▶ _Spatial object tracking data_
Segment Open

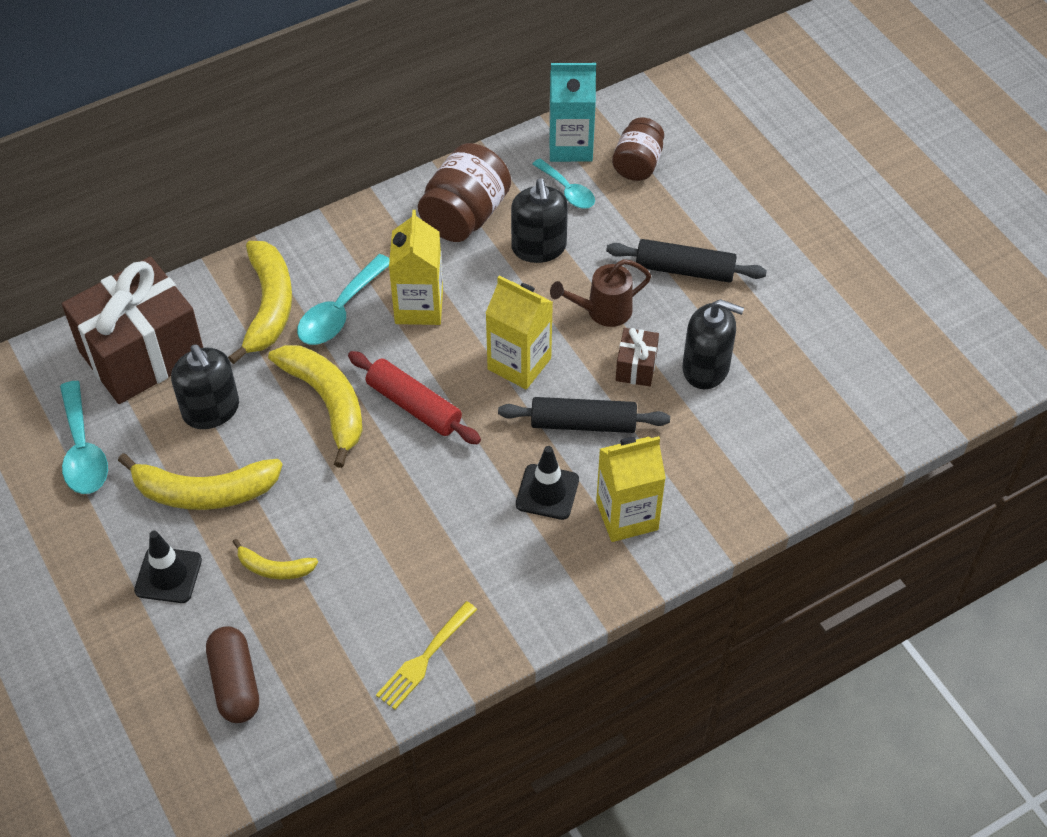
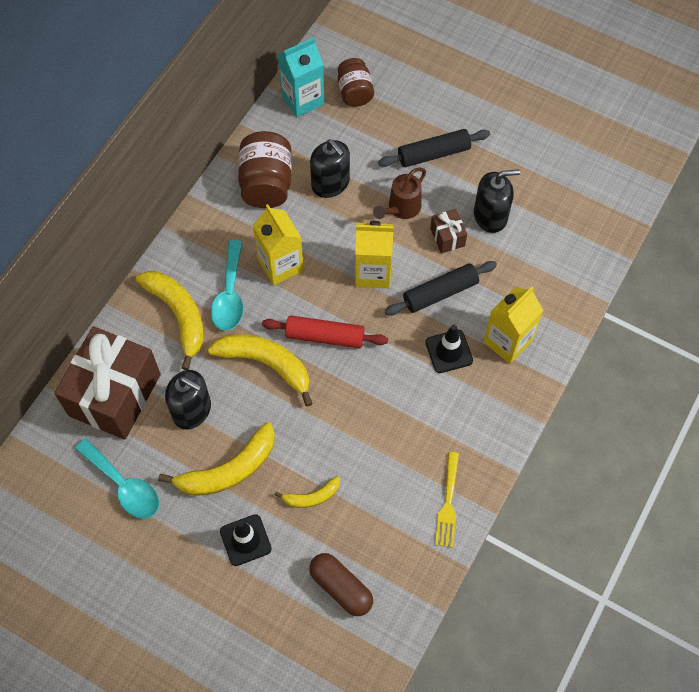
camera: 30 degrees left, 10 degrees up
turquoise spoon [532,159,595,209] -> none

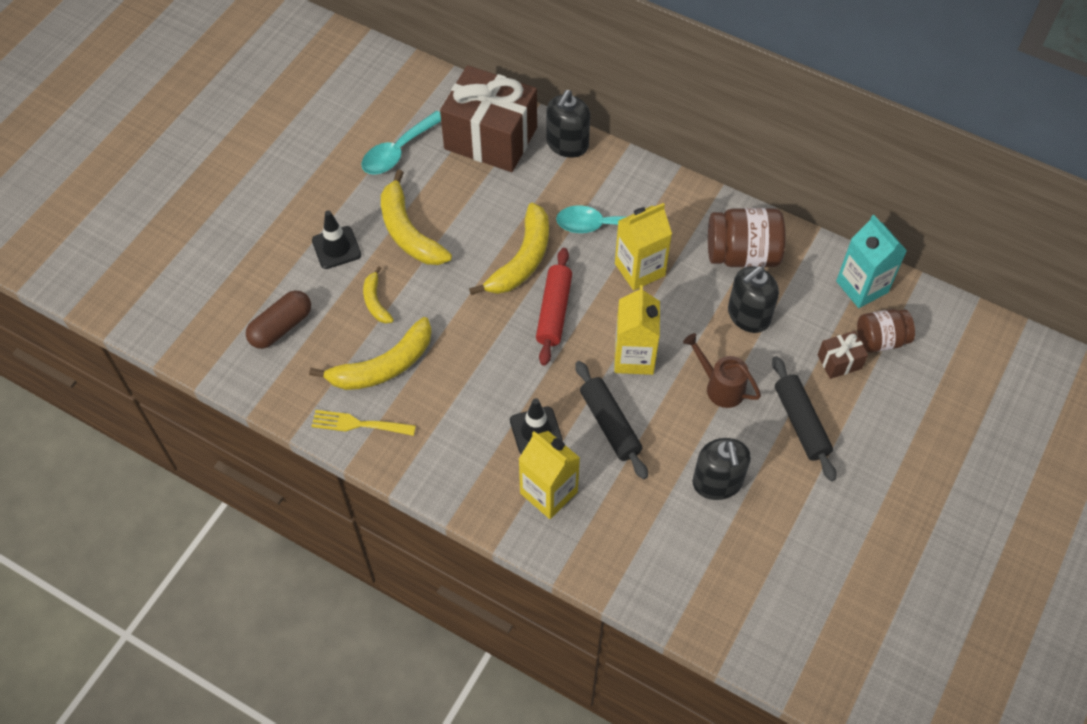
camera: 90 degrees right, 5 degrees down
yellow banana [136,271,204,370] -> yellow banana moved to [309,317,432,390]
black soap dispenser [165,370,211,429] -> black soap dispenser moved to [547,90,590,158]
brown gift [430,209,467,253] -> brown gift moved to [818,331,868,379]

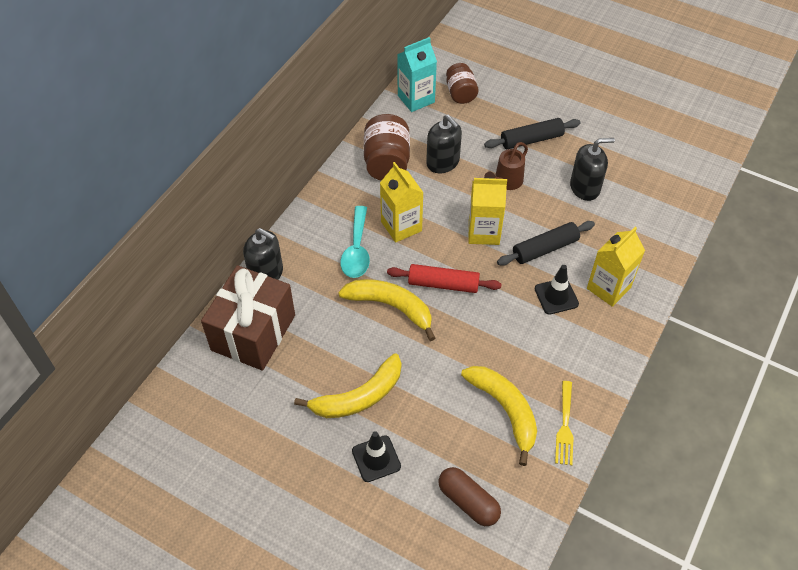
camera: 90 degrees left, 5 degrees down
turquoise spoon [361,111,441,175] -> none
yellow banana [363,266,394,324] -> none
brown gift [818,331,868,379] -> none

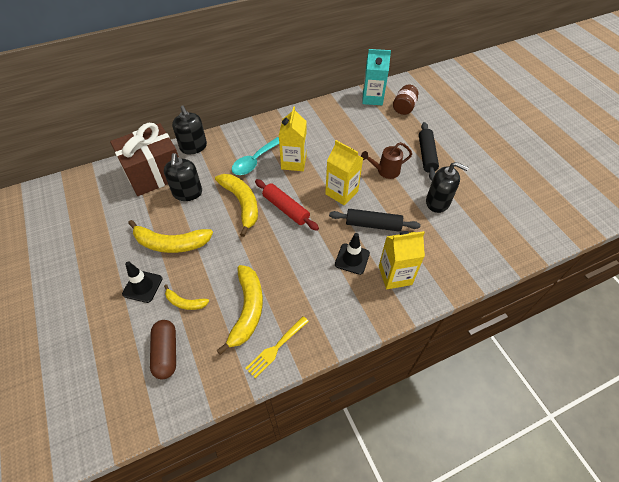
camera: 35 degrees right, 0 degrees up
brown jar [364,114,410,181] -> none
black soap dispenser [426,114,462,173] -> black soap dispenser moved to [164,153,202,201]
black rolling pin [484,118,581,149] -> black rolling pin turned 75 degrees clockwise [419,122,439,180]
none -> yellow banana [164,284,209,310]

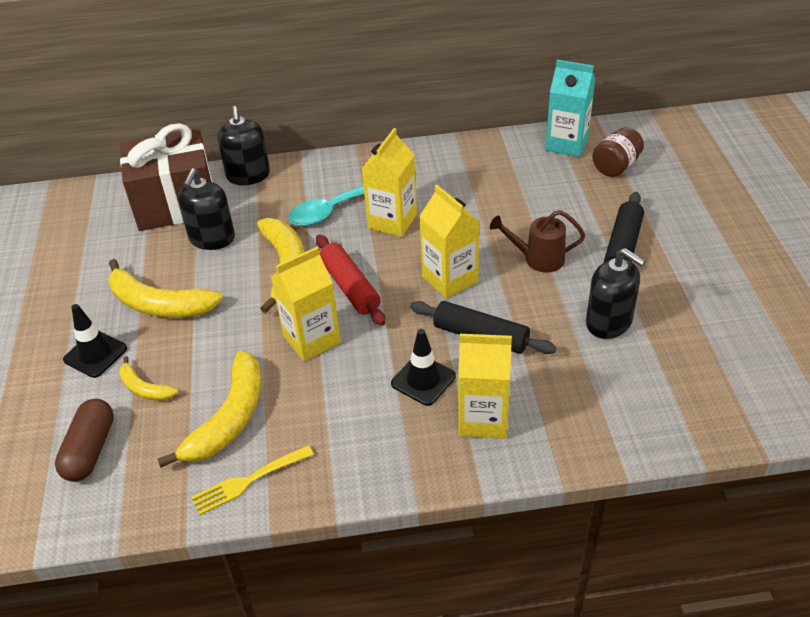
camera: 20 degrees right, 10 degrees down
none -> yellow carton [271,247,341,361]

Segment Closed

▶ _What to work on_
Using the data above, set down each line from the line with "camera: 90 degrees right, 5 degrees down" to the line with "camera: 90 degrees left, 5 degrees down" exactly, both ends included, and leave the pictures behind. Nothing else belongs.

▶ _Task result_
camera: 90 degrees right, 5 degrees down
yellow banana [136,271,204,370] -> yellow banana moved to [309,317,432,390]
black soap dispenser [165,370,211,429] -> black soap dispenser moved to [547,90,590,158]
brown gift [430,209,467,253] -> brown gift moved to [818,331,868,379]

camera: 90 degrees left, 5 degrees down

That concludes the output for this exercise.